» WORK TO COMPLETE
Leave out the pictures, and retype the remaining data exactly.

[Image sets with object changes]
Start of Block

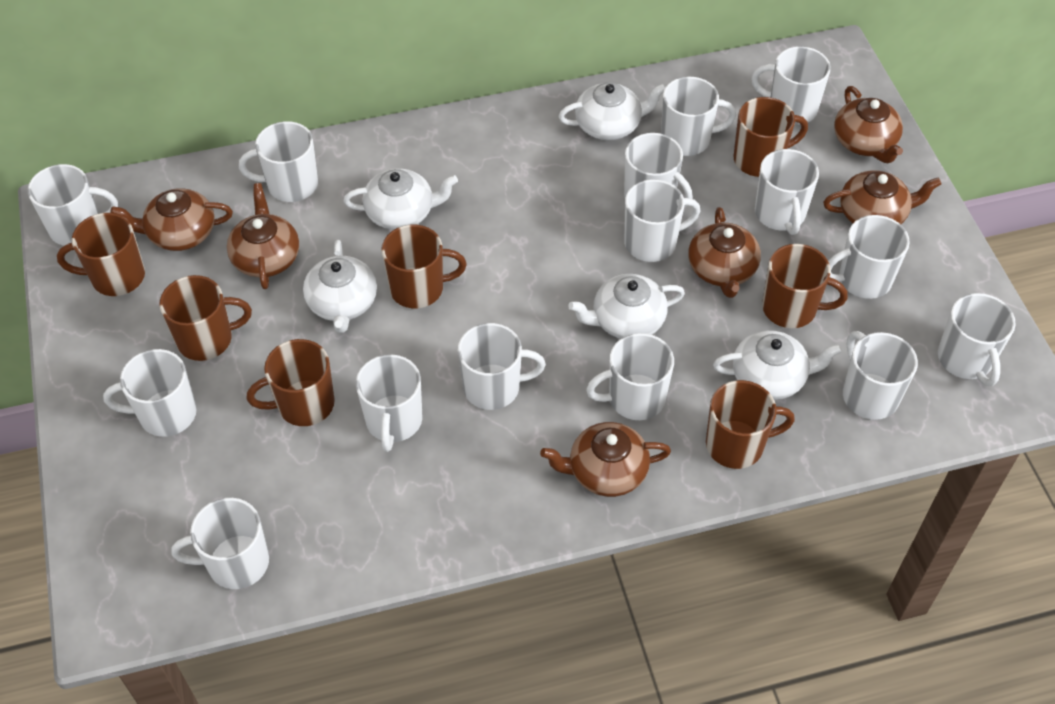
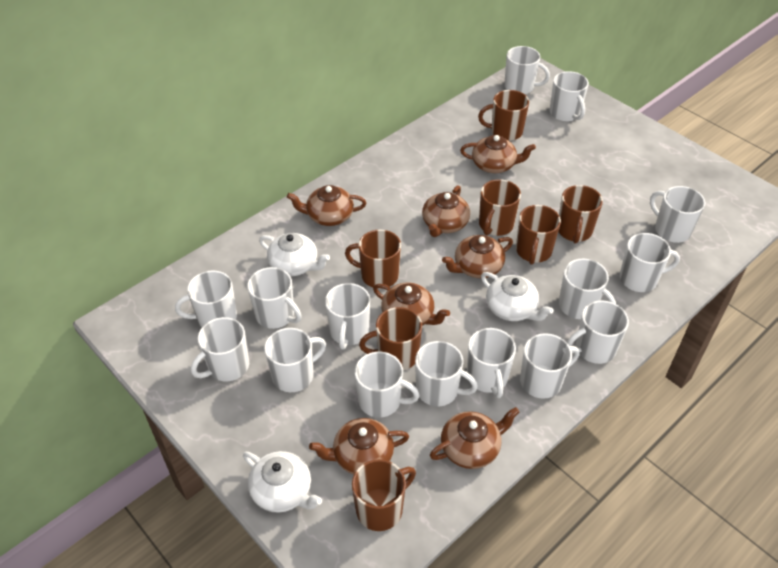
brown teapot: 6 -> 7
white teapot: 5 -> 3

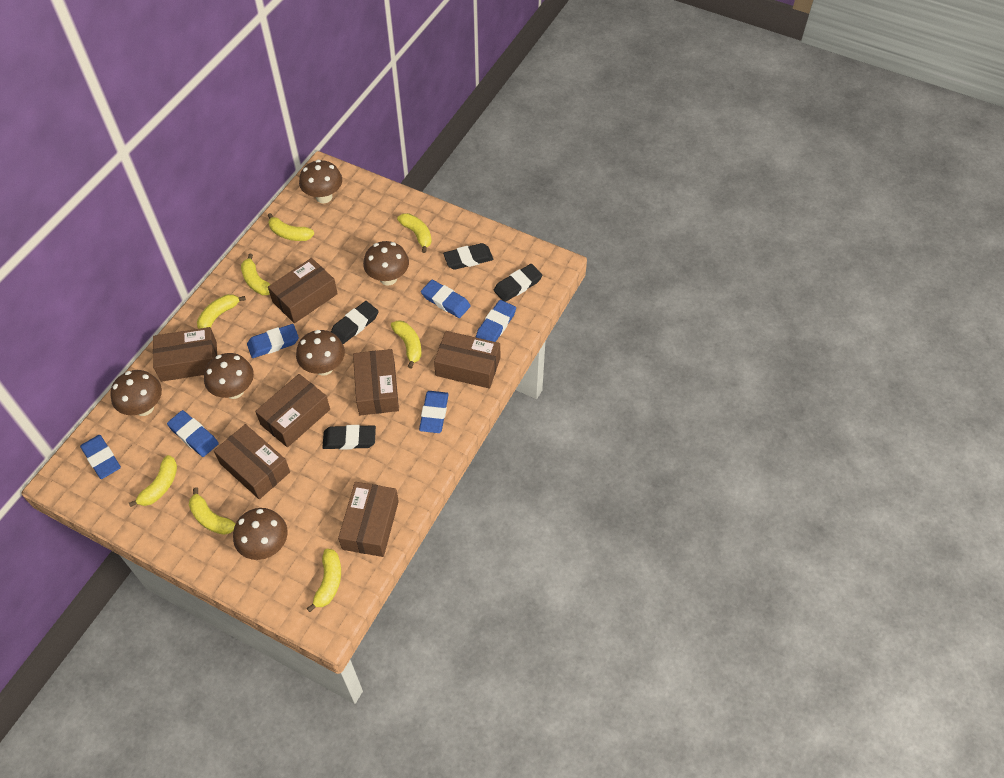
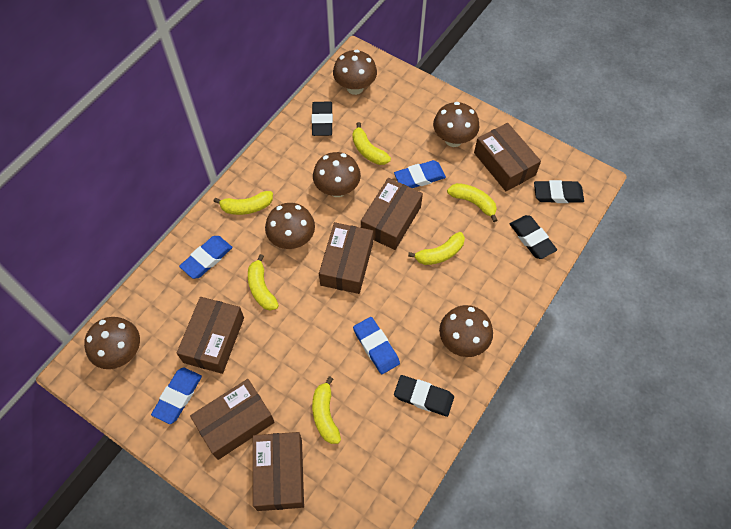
blue eraser: 6 -> 4
brown box: 7 -> 6
yellow banana: 8 -> 6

End of Block

» ANSWER SPACE
brown teapot: 6 -> 7
white teapot: 5 -> 3

blue eraser: 6 -> 4
brown box: 7 -> 6
yellow banana: 8 -> 6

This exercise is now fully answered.